## Begin DATA SECTION

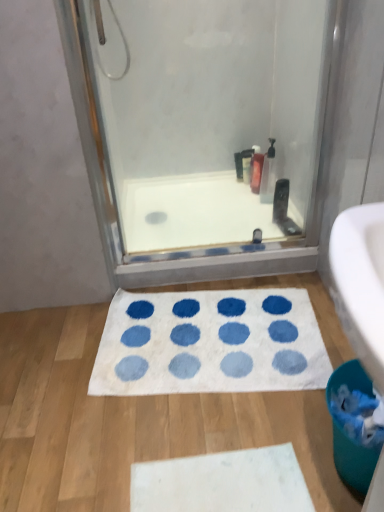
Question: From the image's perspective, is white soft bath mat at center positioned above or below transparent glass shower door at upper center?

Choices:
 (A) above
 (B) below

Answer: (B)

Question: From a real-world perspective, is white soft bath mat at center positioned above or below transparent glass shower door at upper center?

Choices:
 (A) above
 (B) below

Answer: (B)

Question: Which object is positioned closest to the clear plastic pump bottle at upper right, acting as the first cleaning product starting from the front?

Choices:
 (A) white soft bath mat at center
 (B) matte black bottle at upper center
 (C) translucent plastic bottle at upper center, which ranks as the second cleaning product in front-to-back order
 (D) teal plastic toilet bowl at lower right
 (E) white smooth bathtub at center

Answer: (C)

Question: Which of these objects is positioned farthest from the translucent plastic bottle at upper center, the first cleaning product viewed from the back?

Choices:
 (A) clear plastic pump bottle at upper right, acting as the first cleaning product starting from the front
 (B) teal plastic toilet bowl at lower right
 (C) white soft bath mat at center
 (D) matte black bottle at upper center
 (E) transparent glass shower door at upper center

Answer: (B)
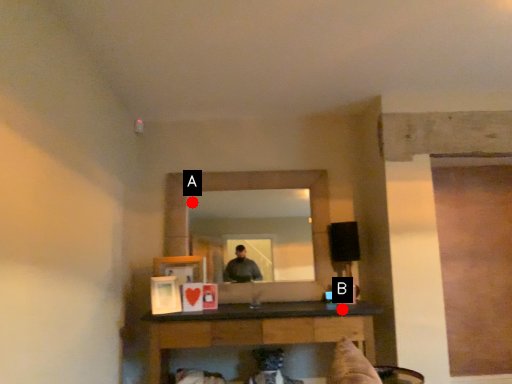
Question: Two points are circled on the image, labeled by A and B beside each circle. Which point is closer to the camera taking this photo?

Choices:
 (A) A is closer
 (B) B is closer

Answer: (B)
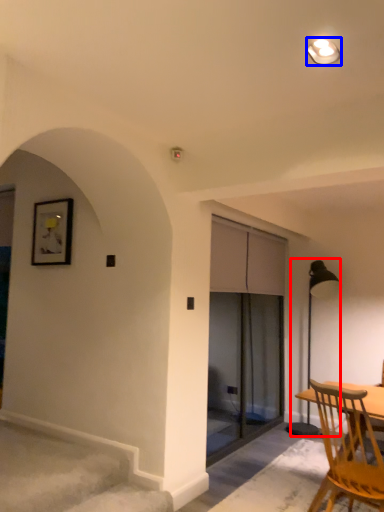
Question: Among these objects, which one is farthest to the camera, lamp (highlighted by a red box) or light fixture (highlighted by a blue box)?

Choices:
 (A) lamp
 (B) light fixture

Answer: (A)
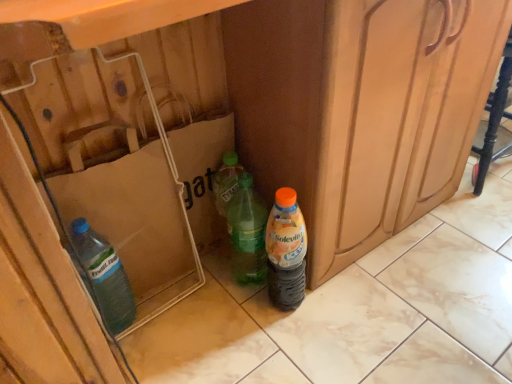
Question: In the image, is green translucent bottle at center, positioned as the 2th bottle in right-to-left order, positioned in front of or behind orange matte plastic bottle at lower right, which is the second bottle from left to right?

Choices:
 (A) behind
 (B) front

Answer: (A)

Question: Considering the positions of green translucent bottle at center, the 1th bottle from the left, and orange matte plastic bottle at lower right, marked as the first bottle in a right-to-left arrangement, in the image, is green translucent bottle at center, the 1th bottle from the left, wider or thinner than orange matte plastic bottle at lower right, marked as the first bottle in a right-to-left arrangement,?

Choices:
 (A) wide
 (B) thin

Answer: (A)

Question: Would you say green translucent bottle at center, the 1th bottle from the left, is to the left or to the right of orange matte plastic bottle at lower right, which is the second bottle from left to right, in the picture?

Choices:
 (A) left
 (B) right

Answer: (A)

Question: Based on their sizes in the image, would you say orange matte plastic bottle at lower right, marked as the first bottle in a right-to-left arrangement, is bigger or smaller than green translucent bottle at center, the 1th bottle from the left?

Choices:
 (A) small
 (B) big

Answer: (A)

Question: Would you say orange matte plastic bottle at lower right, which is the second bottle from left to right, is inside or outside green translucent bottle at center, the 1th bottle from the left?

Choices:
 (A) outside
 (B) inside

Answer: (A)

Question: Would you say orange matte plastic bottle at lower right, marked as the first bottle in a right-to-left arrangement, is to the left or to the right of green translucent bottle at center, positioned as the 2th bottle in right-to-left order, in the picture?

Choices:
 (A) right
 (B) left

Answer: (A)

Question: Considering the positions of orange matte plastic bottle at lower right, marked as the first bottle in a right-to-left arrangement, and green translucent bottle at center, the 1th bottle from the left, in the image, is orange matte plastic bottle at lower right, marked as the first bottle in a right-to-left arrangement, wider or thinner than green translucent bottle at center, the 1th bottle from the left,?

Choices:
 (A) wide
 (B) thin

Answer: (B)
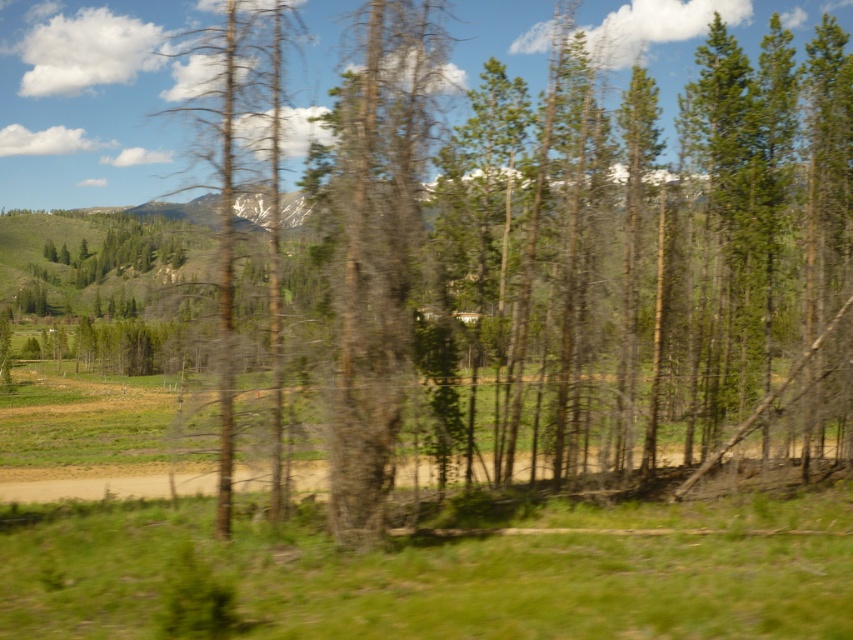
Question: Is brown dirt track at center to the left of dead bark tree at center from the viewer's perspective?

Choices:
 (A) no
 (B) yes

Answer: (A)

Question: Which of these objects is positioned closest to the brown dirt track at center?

## End DATA SECTION
## Begin DATA SECTION

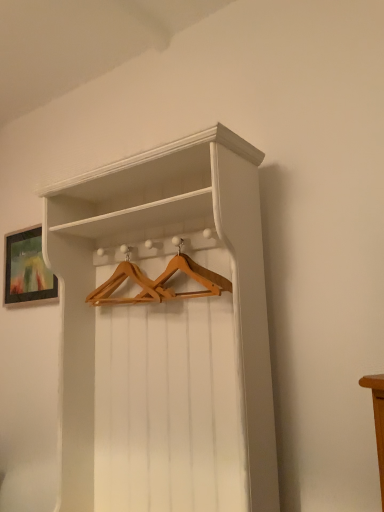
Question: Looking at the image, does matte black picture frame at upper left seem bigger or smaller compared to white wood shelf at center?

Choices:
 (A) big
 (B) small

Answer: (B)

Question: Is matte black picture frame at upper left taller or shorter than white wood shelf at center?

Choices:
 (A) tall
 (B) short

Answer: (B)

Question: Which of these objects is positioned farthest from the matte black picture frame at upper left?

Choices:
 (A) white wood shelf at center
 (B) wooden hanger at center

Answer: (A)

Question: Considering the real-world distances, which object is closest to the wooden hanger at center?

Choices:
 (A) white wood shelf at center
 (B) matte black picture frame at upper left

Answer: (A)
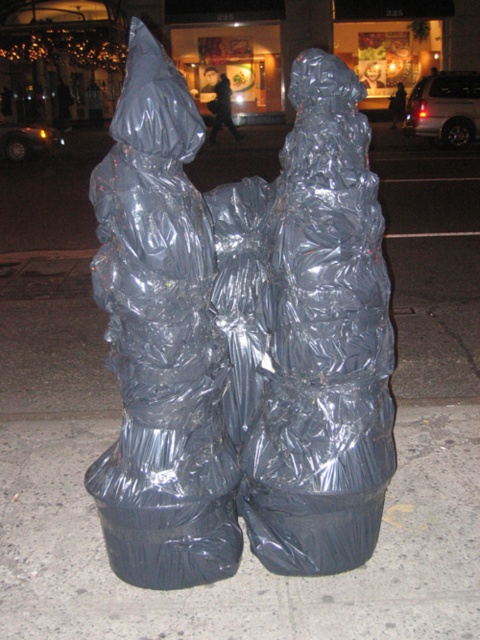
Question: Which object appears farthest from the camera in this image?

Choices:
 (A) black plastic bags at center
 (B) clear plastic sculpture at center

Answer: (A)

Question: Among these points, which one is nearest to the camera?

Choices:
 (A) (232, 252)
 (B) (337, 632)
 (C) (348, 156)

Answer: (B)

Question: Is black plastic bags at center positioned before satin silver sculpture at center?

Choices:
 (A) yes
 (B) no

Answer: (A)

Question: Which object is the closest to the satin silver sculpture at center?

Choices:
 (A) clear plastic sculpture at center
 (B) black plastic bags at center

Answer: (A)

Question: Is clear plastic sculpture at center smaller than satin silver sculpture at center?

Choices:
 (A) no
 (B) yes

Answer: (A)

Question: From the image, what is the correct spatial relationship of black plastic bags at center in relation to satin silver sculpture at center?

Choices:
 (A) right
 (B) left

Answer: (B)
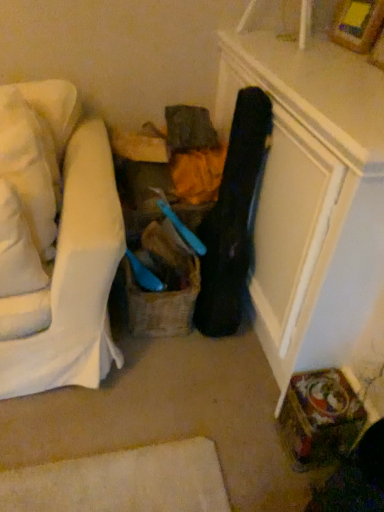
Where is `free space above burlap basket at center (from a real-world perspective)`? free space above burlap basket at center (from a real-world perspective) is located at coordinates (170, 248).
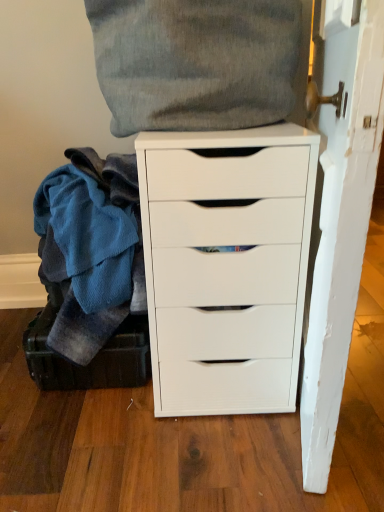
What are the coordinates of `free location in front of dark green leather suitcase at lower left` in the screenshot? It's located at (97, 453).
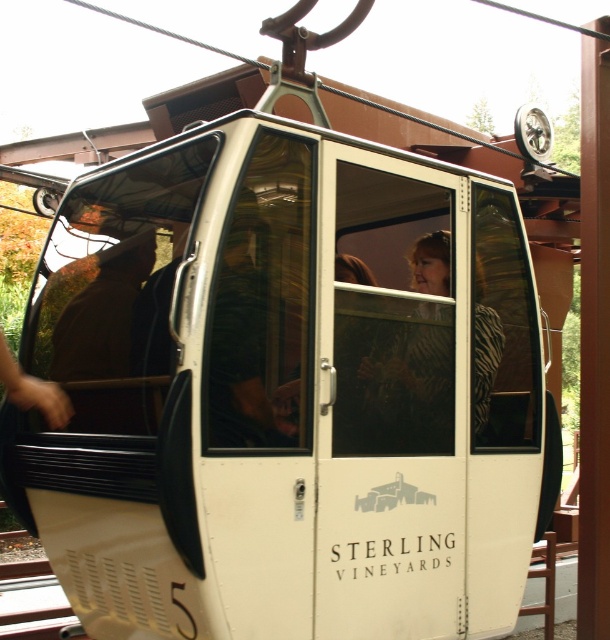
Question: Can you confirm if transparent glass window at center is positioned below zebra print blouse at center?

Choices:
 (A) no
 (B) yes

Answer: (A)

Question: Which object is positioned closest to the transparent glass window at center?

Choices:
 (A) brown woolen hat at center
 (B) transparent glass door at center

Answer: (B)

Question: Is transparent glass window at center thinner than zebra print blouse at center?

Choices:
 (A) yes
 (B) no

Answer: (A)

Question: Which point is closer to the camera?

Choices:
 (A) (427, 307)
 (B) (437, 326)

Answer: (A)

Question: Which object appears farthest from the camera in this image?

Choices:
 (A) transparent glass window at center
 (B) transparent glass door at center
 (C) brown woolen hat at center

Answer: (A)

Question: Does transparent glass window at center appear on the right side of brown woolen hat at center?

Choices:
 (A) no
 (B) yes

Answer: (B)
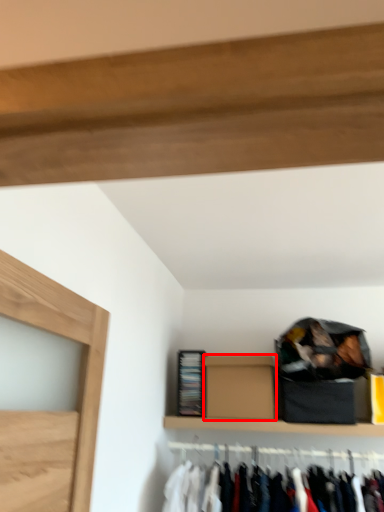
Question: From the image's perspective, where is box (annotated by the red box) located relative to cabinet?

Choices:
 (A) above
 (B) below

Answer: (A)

## End DATA SECTION

◆ **GIVEN EXERCISE**:
Copy out the records from the line with "at upper left?" up to and including the line with "coordinates (170, 248).", leaving out the pictures.

◆ **RESPONSE TO THE TASK**:
Question: Which of these objects is positioned farthest from the matte black picture frame at upper left?

Choices:
 (A) white wood shelf at center
 (B) wooden hanger at center

Answer: (A)

Question: Considering the real-world distances, which object is closest to the wooden hanger at center?

Choices:
 (A) white wood shelf at center
 (B) matte black picture frame at upper left

Answer: (A)
Question: Which object appears farthest from the camera in this image?

Choices:
 (A) black plastic bags at center
 (B) clear plastic sculpture at center

Answer: (A)

Question: Among these points, which one is nearest to the camera?

Choices:
 (A) (232, 252)
 (B) (337, 632)
 (C) (348, 156)

Answer: (B)

Question: Is black plastic bags at center positioned before satin silver sculpture at center?

Choices:
 (A) yes
 (B) no

Answer: (A)

Question: Which object is the closest to the satin silver sculpture at center?

Choices:
 (A) clear plastic sculpture at center
 (B) black plastic bags at center

Answer: (A)

Question: Is clear plastic sculpture at center smaller than satin silver sculpture at center?

Choices:
 (A) no
 (B) yes

Answer: (A)

Question: From the image, what is the correct spatial relationship of black plastic bags at center in relation to satin silver sculpture at center?

Choices:
 (A) right
 (B) left

Answer: (B)
Where is `free space above burlap basket at center (from a real-world perspective)`? free space above burlap basket at center (from a real-world perspective) is located at coordinates (170, 248).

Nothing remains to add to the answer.